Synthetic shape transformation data

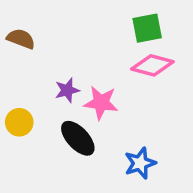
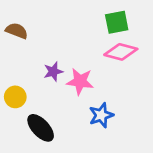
black ellipse: (78, 138) -> (41, 128), moved
blue star: (140, 163) -> (101, 115), moved

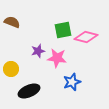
green square: (117, 22) -> (63, 30), moved
black ellipse: (41, 128) -> (29, 91), turned -70

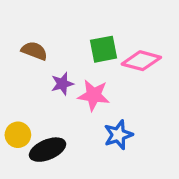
brown semicircle: (12, 22) -> (34, 51), moved
yellow circle: (11, 69) -> (18, 135), moved

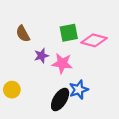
brown semicircle: (34, 51) -> (23, 34), turned -140
black ellipse: (48, 150) -> (60, 99), moved, turned -35

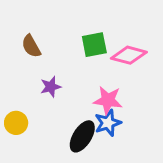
purple star: (41, 56) -> (51, 87), moved
pink star: (62, 63) -> (108, 100), moved

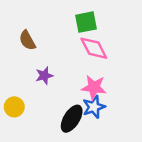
green square: (94, 45) -> (86, 22), moved
pink diamond: (129, 55) -> (94, 48), moved, turned 48

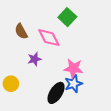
green square: (86, 22) -> (67, 17), turned -36
pink diamond: (94, 48) -> (49, 38), moved

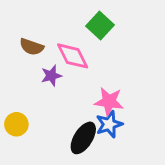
brown semicircle: (21, 31) -> (32, 47), turned -42
purple star: (34, 59) -> (51, 76), moved

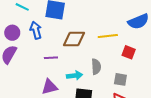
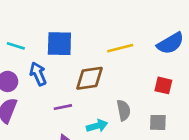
yellow line: (108, 36) -> (120, 48), moved

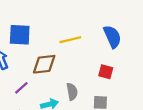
blue semicircle: (170, 43) -> (112, 37), turned -85
purple line: (63, 107) -> (21, 88), turned -32

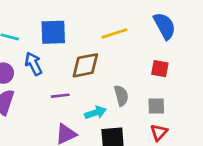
purple line: (21, 88) -> (60, 96), turned 40

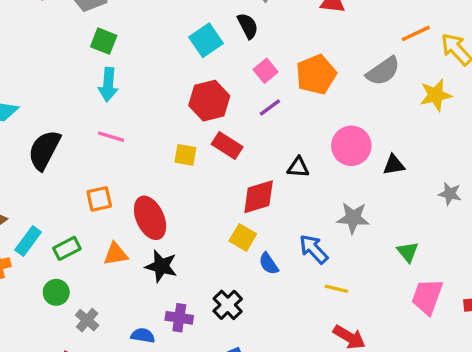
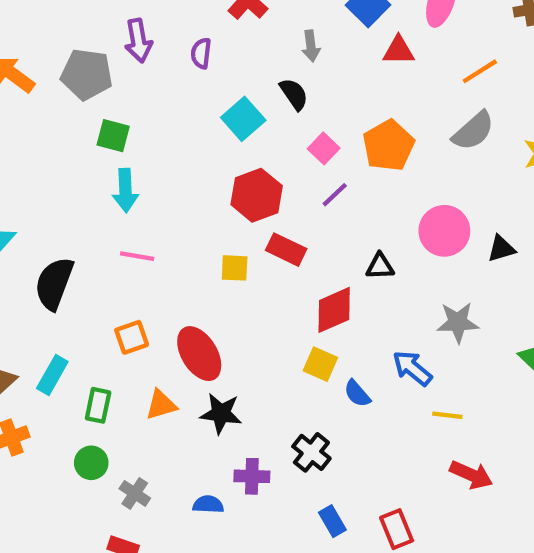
orange line: (416, 33) -> (480, 71), moved
cyan rectangle: (28, 241) -> (52, 375), moved
green rectangle: (67, 248) -> (98, 405), turned -44

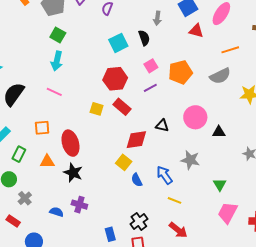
black cross: (311, 452) -> (139, 221), moved

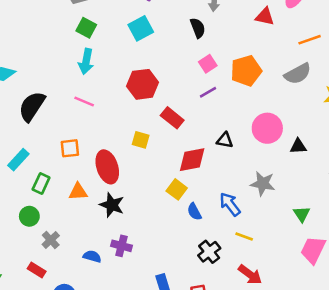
cyan square: (118, 43) -> (141, 28), moved
red hexagon: (115, 79) -> (143, 84), moved
yellow square: (97, 109) -> (141, 140), moved
black cross: (139, 221) -> (209, 252), moved

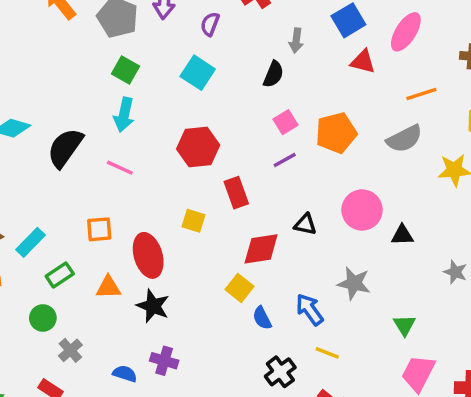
cyan square: (141, 28) -> (198, 73), turned -30
black semicircle: (198, 28) -> (273, 74), turned 42
black semicircle: (32, 106) -> (65, 148), moved
red rectangle: (172, 118) -> (236, 193), turned 30
green rectangle: (41, 184) -> (60, 275), turned 30

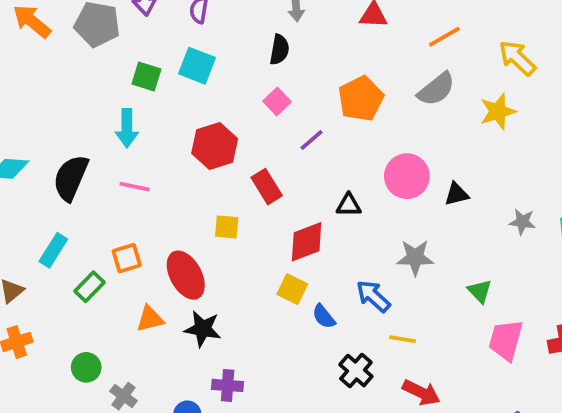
green square: (125, 70) -> (146, 77), moved
pink square: (285, 122) -> (277, 101), moved
cyan rectangle: (31, 242) -> (53, 250), moved
green rectangle: (60, 275) -> (89, 287), moved

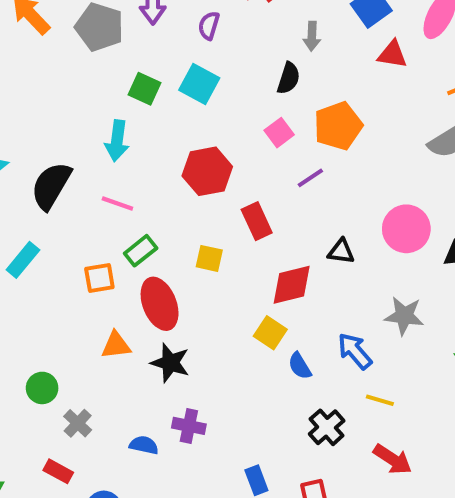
orange pentagon: (361, 99) -> (338, 126), moved
green rectangle: (89, 287) -> (141, 251), moved

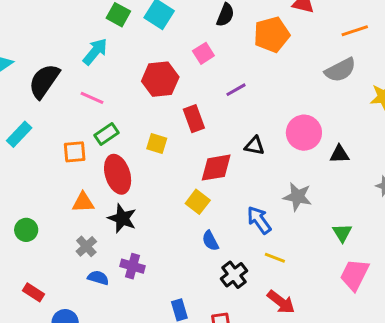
orange pentagon: (338, 126) -> (272, 35), moved
pink square: (279, 133) -> (203, 53), moved
cyan arrow: (117, 141) -> (95, 52), turned -152
blue semicircle: (300, 366) -> (210, 241), moved
gray cross: (78, 423) -> (86, 246), moved

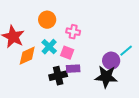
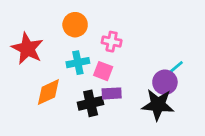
cyan cross: (49, 47) -> (78, 63), turned 35
cyan line: (126, 51) -> (175, 68), moved
orange diamond: (27, 56) -> (48, 92), moved

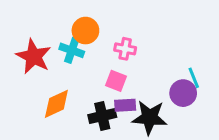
cyan cross: (78, 63) -> (72, 50), moved, turned 30
cyan line: (175, 68) -> (194, 78), turned -72
black star: (158, 105) -> (150, 118), moved

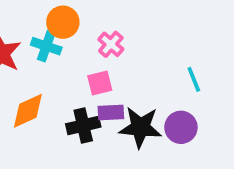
pink cross: (125, 49) -> (111, 44), turned 30
pink square: (116, 81) -> (100, 83), turned -35
purple circle: (183, 93) -> (181, 127), moved

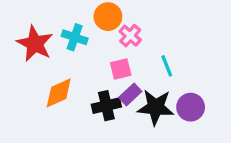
orange circle: (63, 22) -> (108, 17), moved
cyan line: (194, 79) -> (167, 66), moved
purple rectangle: (111, 113) -> (130, 94), turned -40

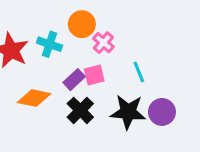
orange diamond: (59, 93) -> (34, 98), turned 36
purple rectangle: (130, 94) -> (74, 80), moved
black cross: (106, 106) -> (80, 110), turned -32

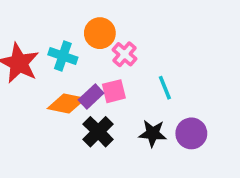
orange diamond: (34, 98) -> (66, 104), moved
black star: (128, 112) -> (153, 133), size x0.7

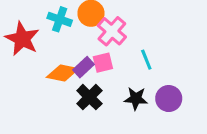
pink cross: (124, 54) -> (112, 31), size x1.4
cyan cross: (63, 56) -> (60, 19), moved

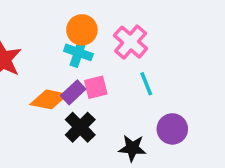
cyan cross: (60, 19) -> (78, 52), moved
pink cross: (112, 31) -> (131, 42), moved
black star: (136, 99) -> (132, 148), moved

§ **TASK OBJECTIVE**
Treat the line with "blue semicircle: (300, 366)" as the start and the line with "cyan cross: (78, 63)" as the end, and return exactly that span of the data above, both ends included, without pictures.

§ **SOLUTION TO THIS EXERCISE**
blue semicircle: (300, 366) -> (210, 241), moved
gray cross: (78, 423) -> (86, 246), moved

cyan cross: (49, 47) -> (78, 63), turned 35
cyan line: (126, 51) -> (175, 68), moved
orange diamond: (27, 56) -> (48, 92), moved

cyan cross: (78, 63) -> (72, 50), moved, turned 30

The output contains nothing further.